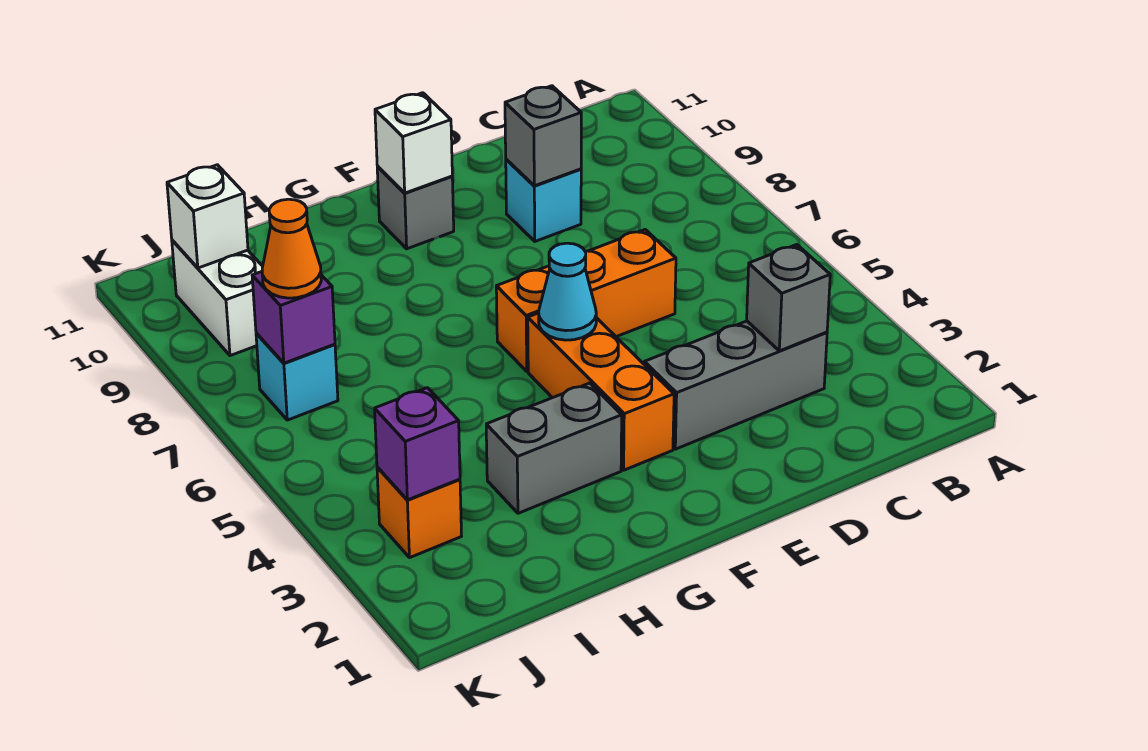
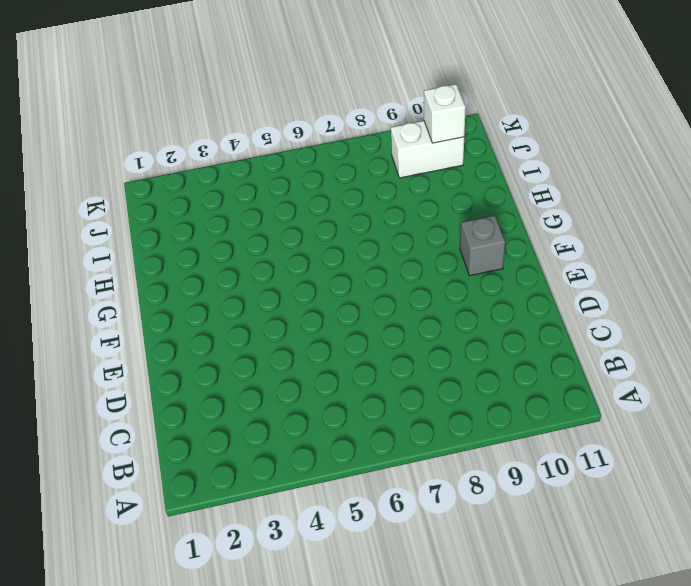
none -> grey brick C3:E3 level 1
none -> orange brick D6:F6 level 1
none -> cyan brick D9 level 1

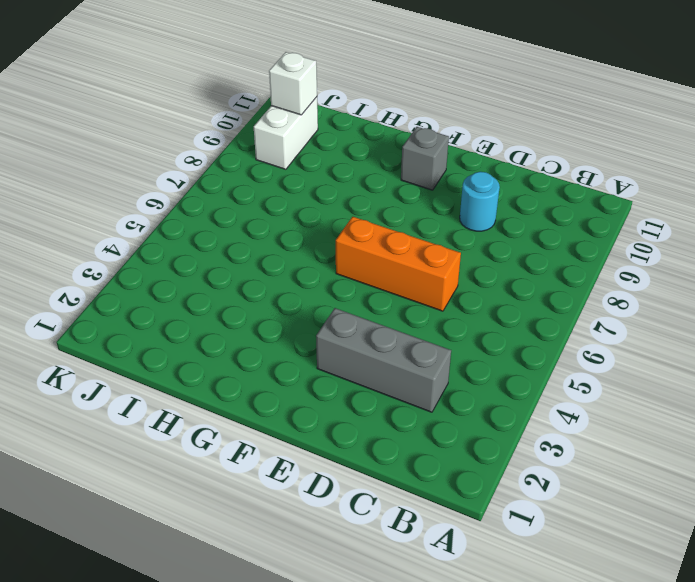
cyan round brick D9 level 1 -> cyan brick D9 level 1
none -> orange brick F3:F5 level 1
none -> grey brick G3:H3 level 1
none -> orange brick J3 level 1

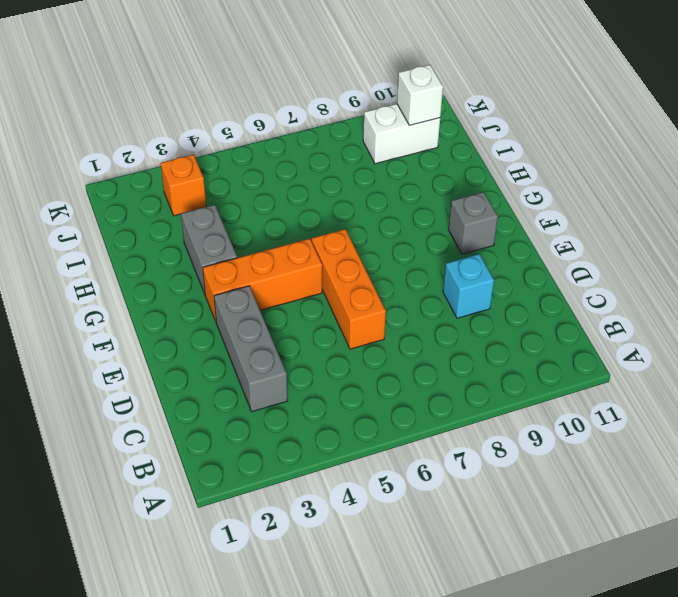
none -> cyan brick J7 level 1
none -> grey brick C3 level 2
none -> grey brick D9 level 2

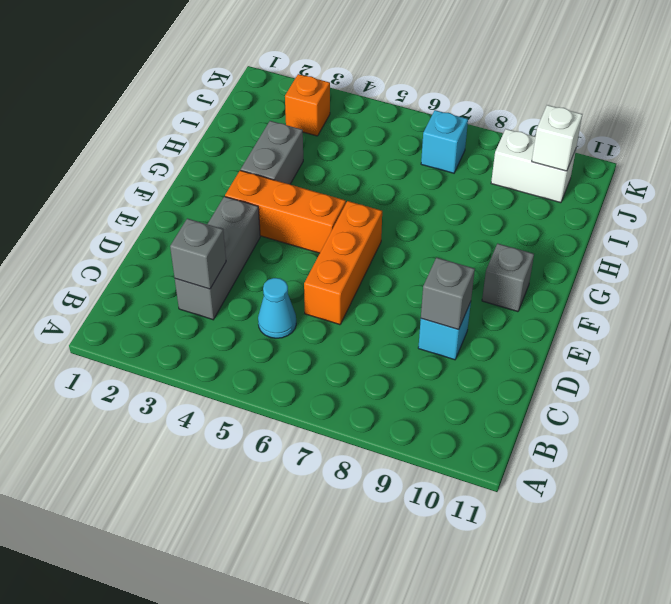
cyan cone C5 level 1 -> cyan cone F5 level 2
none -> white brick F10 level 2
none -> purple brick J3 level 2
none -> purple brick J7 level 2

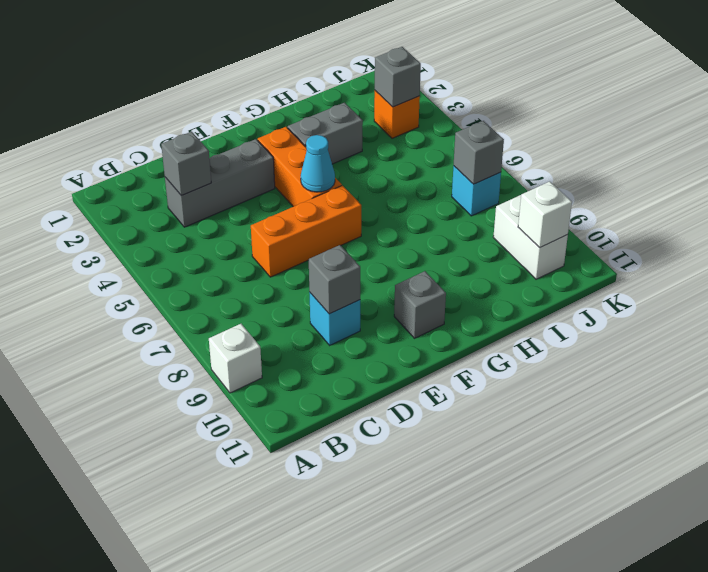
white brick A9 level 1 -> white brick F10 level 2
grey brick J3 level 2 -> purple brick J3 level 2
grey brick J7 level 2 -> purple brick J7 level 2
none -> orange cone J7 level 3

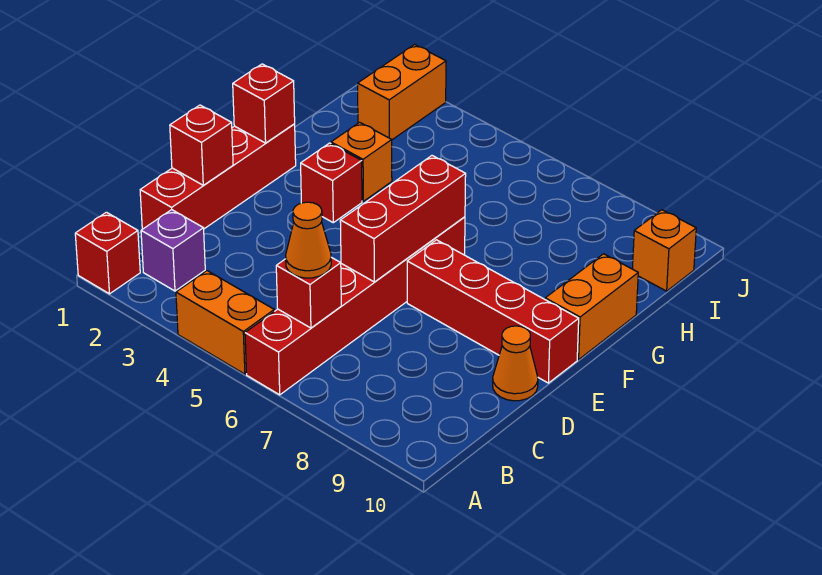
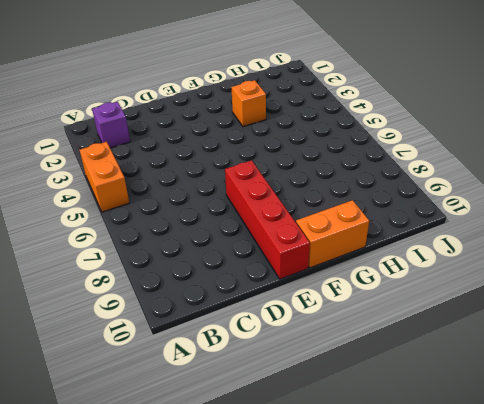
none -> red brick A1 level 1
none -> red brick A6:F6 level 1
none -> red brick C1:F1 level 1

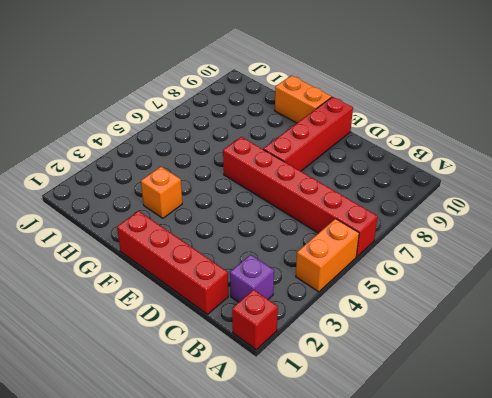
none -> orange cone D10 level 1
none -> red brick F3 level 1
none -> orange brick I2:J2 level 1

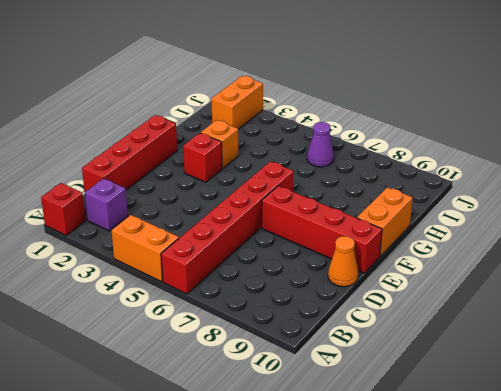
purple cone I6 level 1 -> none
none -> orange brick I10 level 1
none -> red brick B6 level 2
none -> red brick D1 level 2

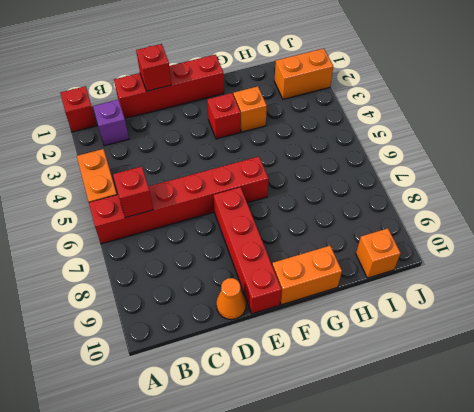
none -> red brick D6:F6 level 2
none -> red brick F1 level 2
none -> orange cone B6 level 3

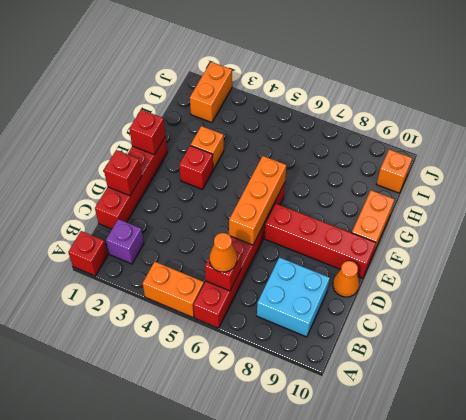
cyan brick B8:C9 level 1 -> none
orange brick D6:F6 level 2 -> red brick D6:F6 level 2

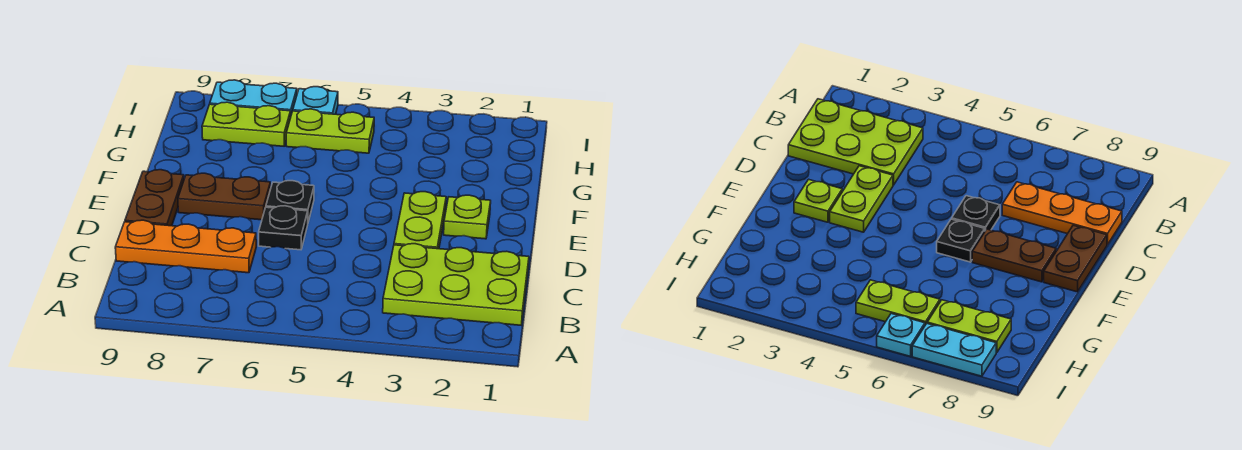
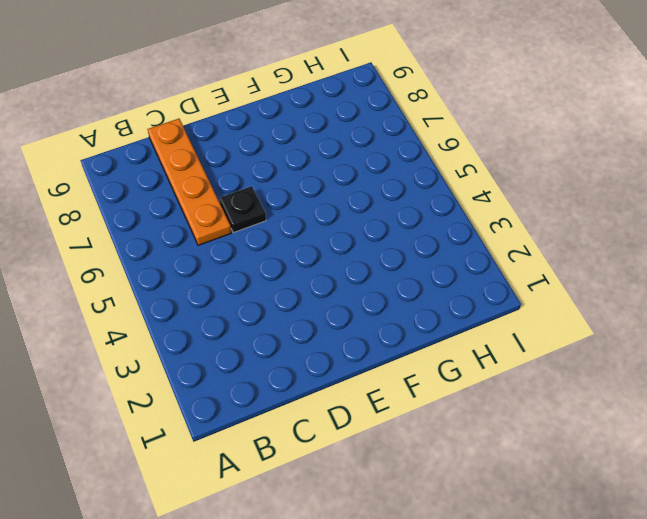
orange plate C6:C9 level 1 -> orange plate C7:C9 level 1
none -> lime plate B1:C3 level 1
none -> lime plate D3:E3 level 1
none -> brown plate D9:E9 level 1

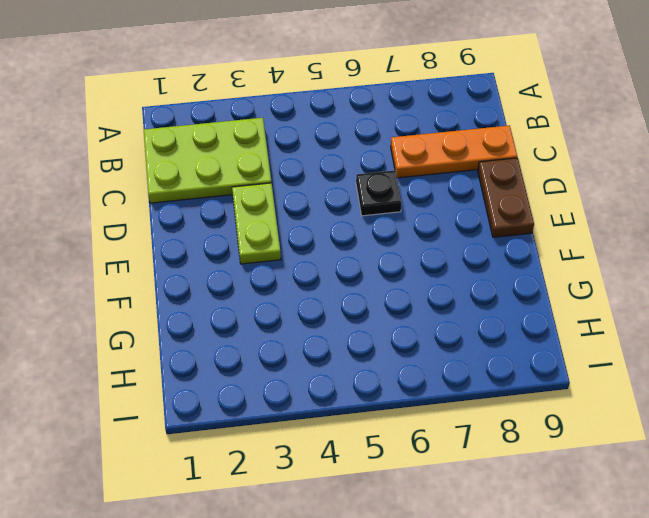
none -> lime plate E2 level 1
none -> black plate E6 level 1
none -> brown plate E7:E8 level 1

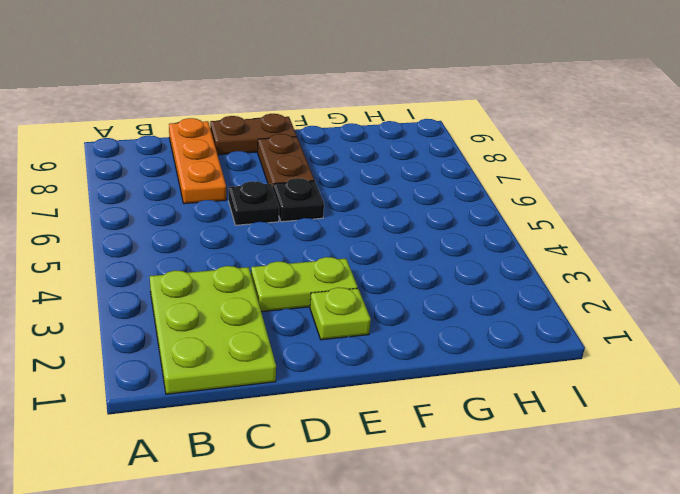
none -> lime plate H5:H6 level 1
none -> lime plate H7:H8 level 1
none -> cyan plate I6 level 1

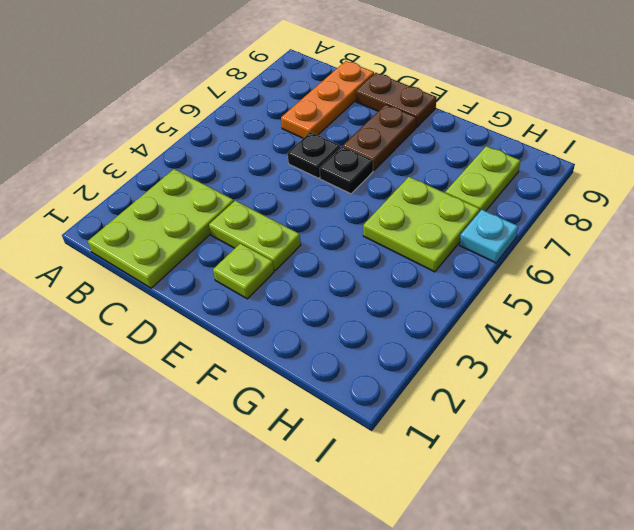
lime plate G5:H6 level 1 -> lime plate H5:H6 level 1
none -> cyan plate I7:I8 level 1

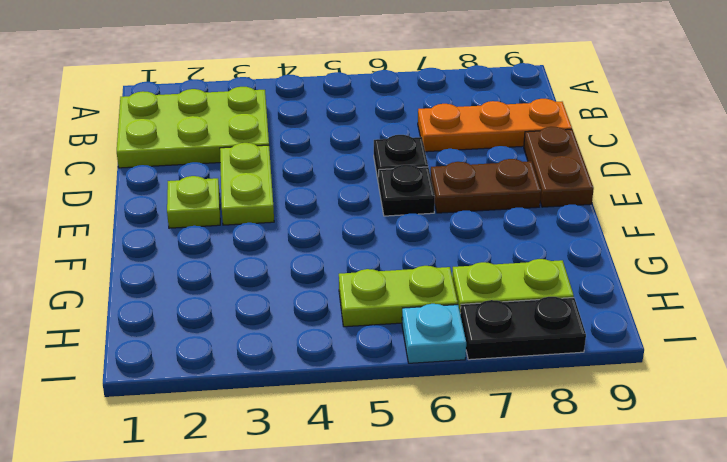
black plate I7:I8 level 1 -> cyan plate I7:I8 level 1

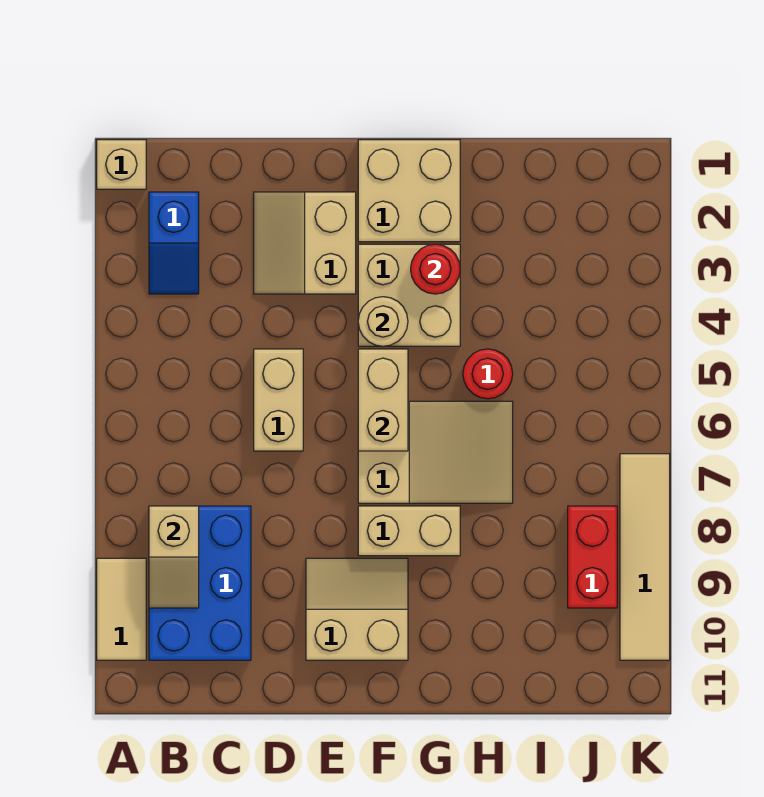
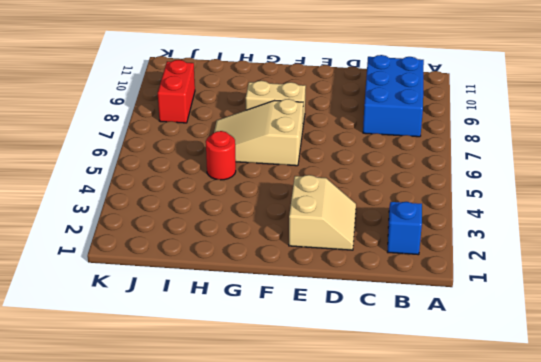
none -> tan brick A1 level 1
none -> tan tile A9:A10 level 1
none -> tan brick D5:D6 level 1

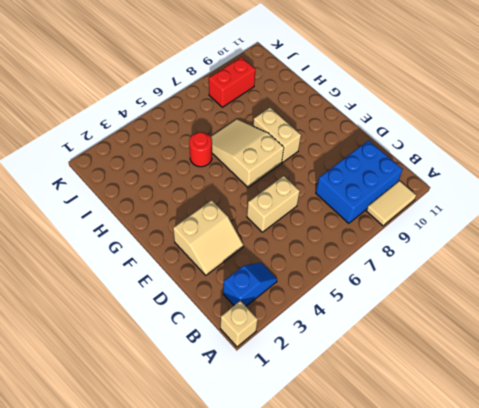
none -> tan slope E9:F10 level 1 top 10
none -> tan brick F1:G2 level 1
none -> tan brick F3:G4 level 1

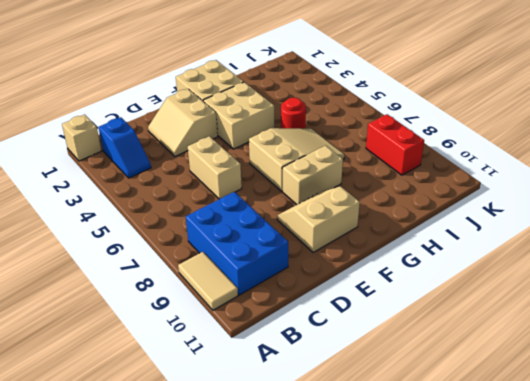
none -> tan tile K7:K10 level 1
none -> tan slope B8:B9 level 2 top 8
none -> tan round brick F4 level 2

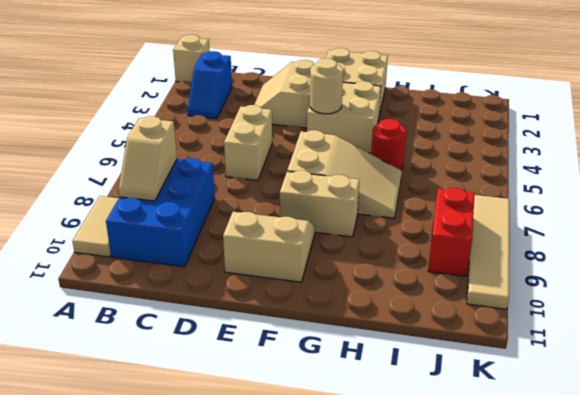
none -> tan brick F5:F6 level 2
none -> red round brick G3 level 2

....................

--- EXERCISE PROMPT ---
Beginning with the first line of the material above, please output each line exactly through the line that contains "none -> orange brick J3 level 1", and only those, leaving out pictures.

--- OUTPUT ---
none -> grey brick C3:E3 level 1
none -> orange brick D6:F6 level 1
none -> cyan brick D9 level 1

cyan round brick D9 level 1 -> cyan brick D9 level 1
none -> orange brick F3:F5 level 1
none -> grey brick G3:H3 level 1
none -> orange brick J3 level 1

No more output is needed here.